### TASK OBJECTIVE
Locate the word "MISO" in the material, then show every line that holds it.

### DATA EXCERPTS
= Beginning of Section =
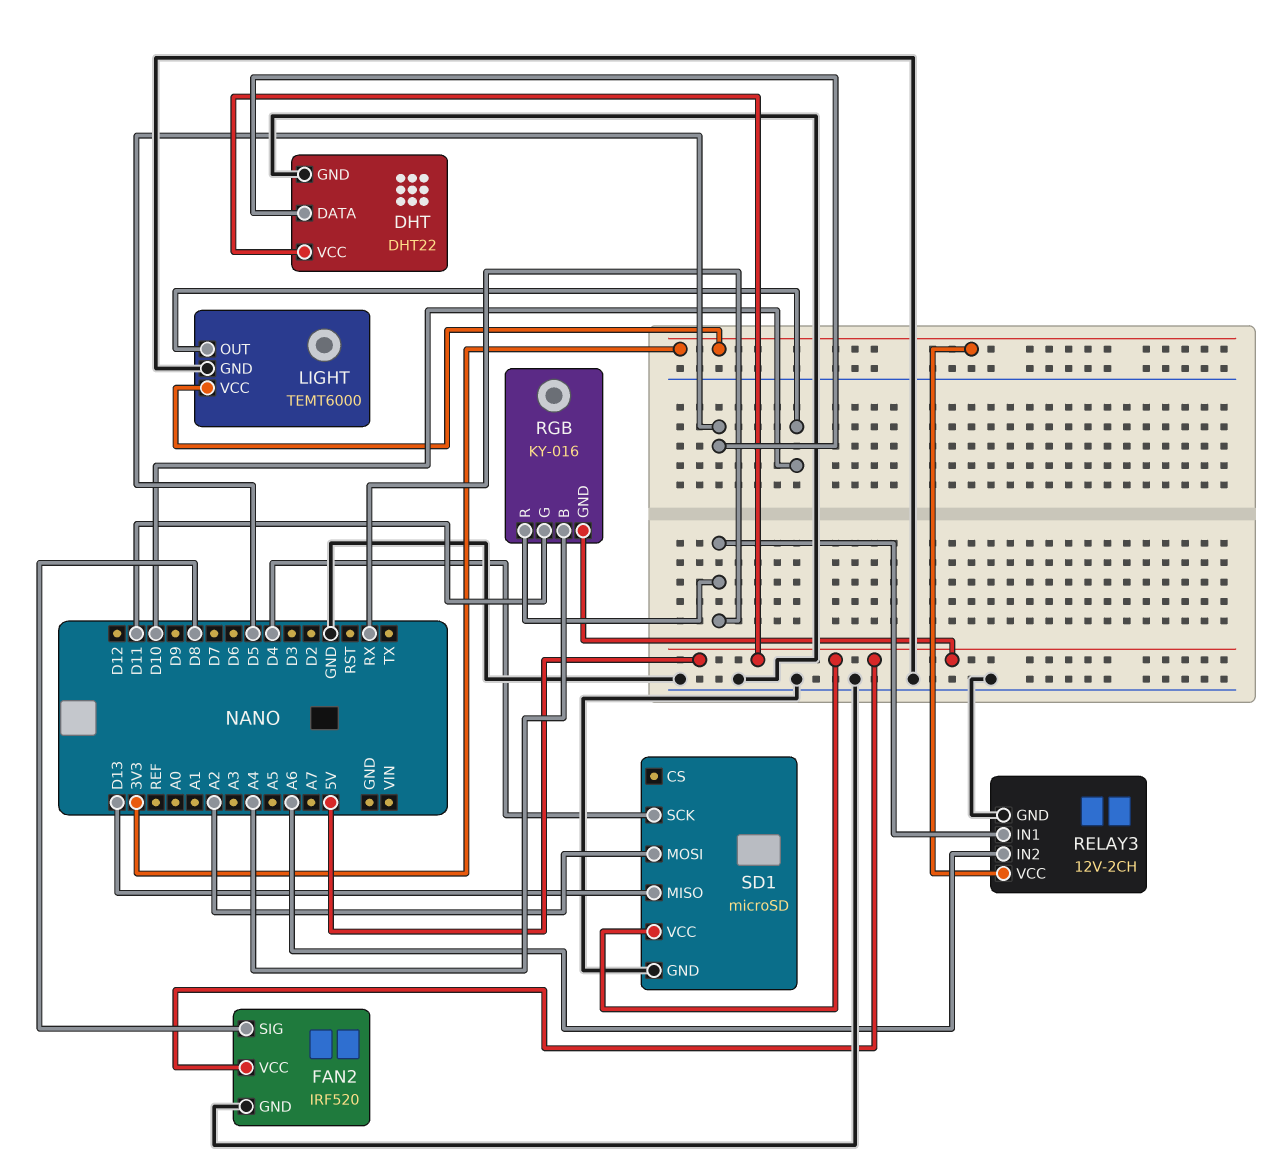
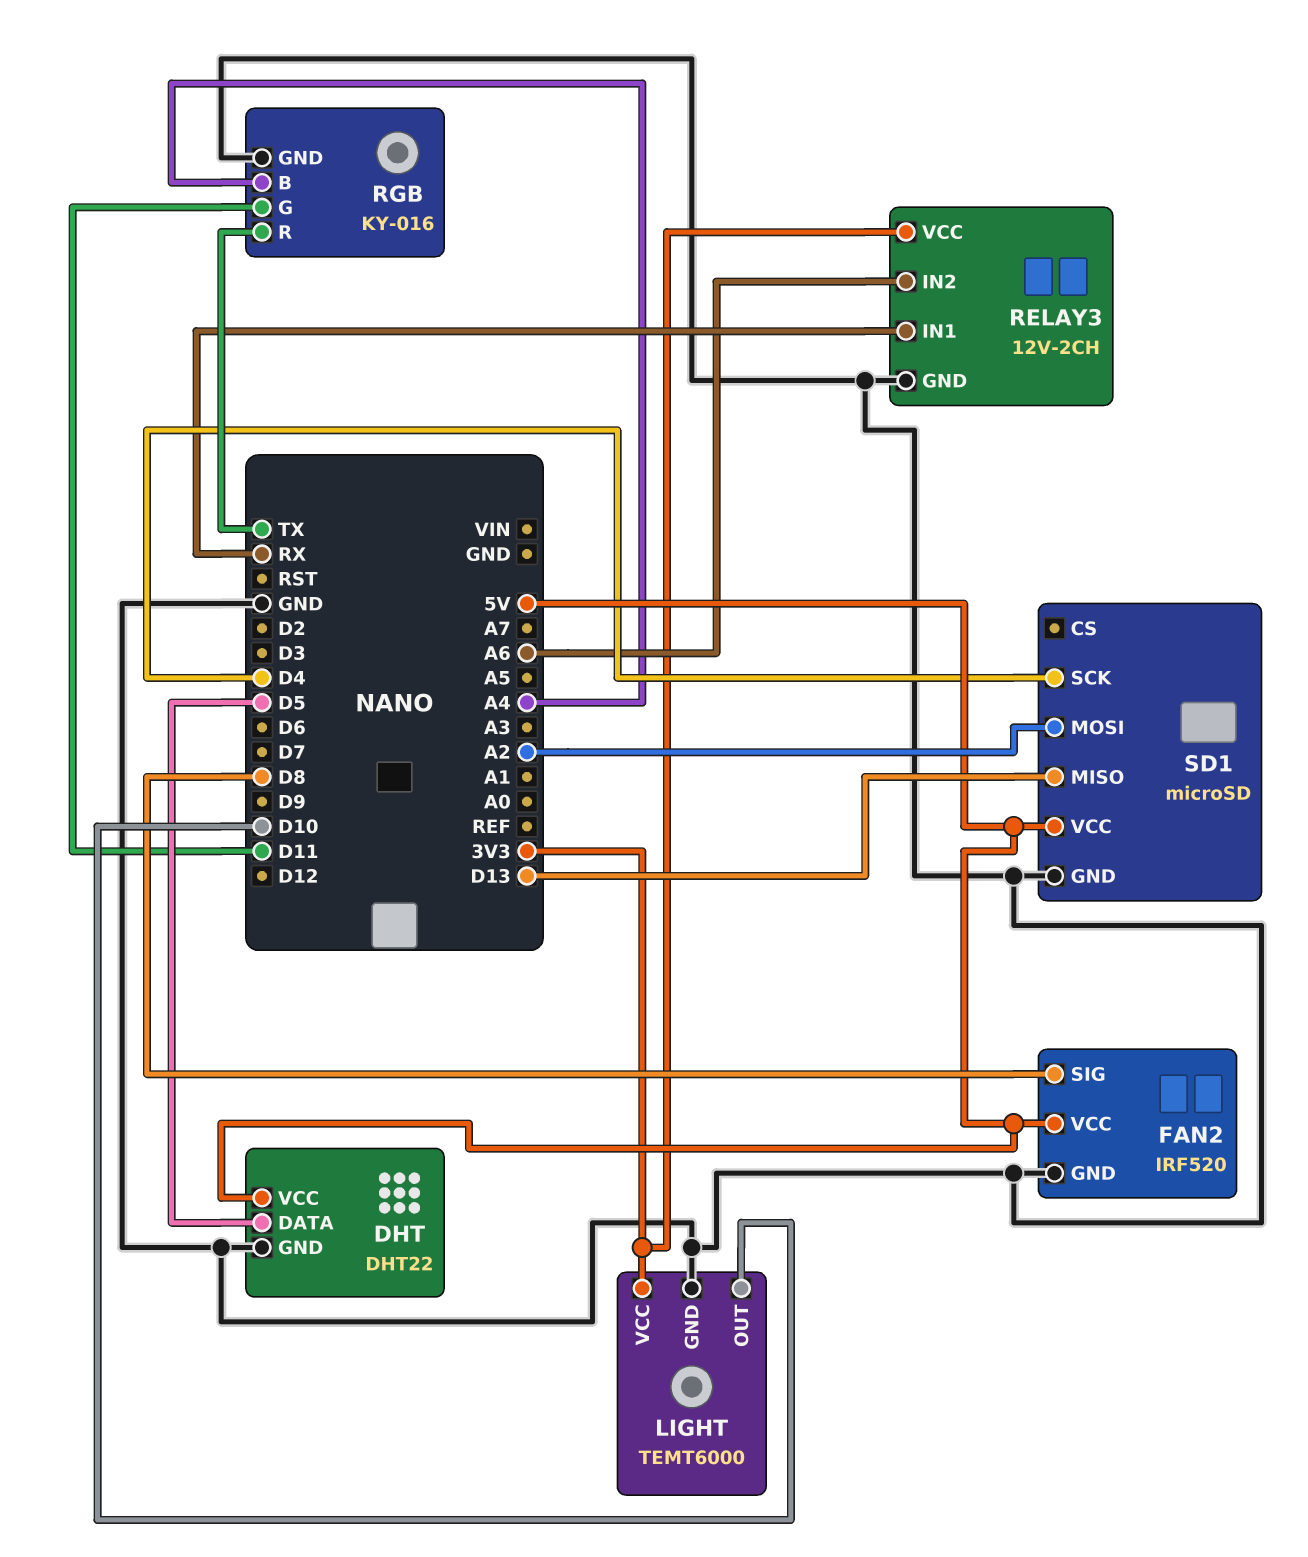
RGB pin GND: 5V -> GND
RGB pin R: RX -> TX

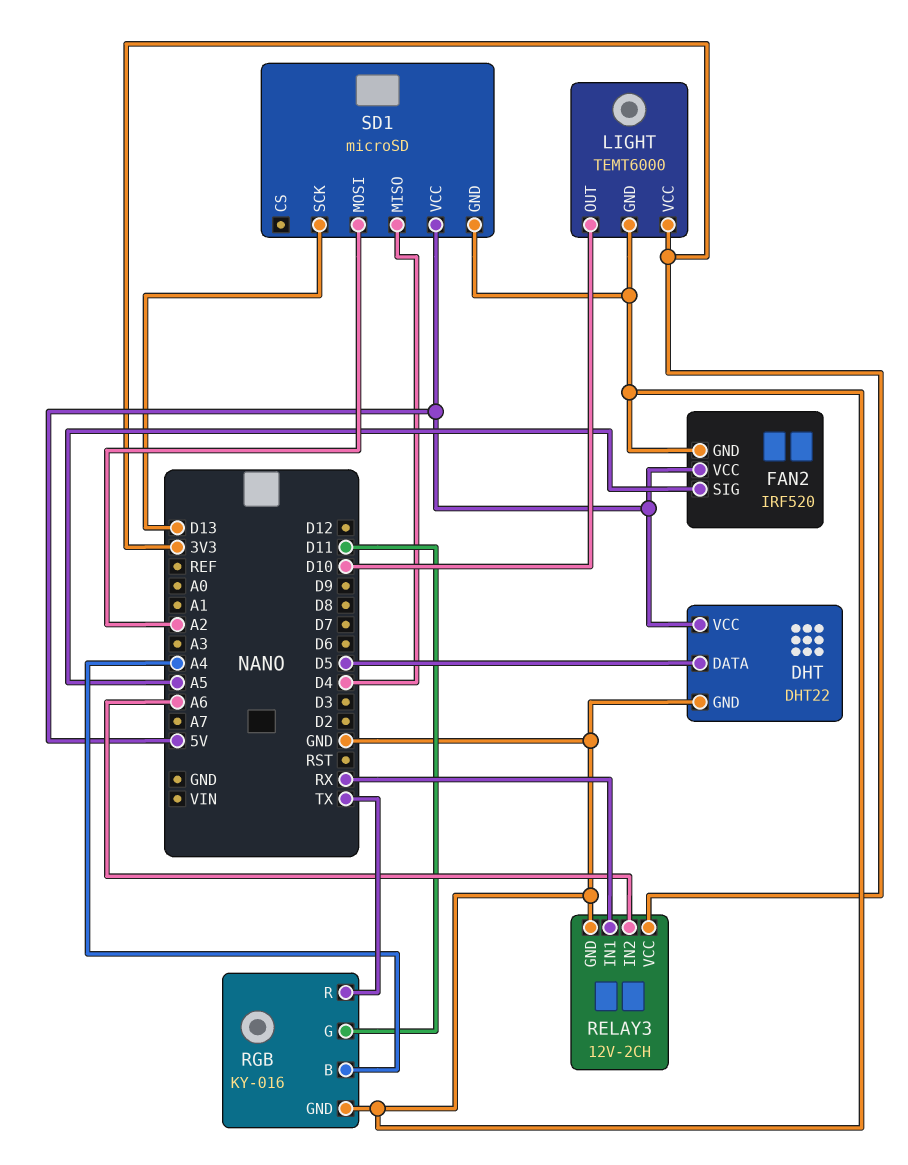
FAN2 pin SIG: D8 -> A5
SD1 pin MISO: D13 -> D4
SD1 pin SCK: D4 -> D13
= End of Section =
= Beginning of Section =
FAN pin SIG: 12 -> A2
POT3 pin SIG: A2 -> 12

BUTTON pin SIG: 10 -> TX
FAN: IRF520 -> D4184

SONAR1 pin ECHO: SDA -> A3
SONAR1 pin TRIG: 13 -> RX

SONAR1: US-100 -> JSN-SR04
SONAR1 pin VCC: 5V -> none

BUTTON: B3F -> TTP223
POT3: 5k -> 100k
= End of Section =
= Beginning of Section =
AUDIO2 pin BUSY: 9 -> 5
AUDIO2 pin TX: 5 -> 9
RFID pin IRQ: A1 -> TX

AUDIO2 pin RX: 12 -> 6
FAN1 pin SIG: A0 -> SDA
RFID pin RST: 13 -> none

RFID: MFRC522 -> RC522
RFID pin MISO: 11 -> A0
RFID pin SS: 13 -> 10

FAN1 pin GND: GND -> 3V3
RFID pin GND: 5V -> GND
= End of Section =
### ANSWER TO THE PROBLEM
SD1 pin MISO: D13 -> D4
RFID pin MISO: 11 -> A0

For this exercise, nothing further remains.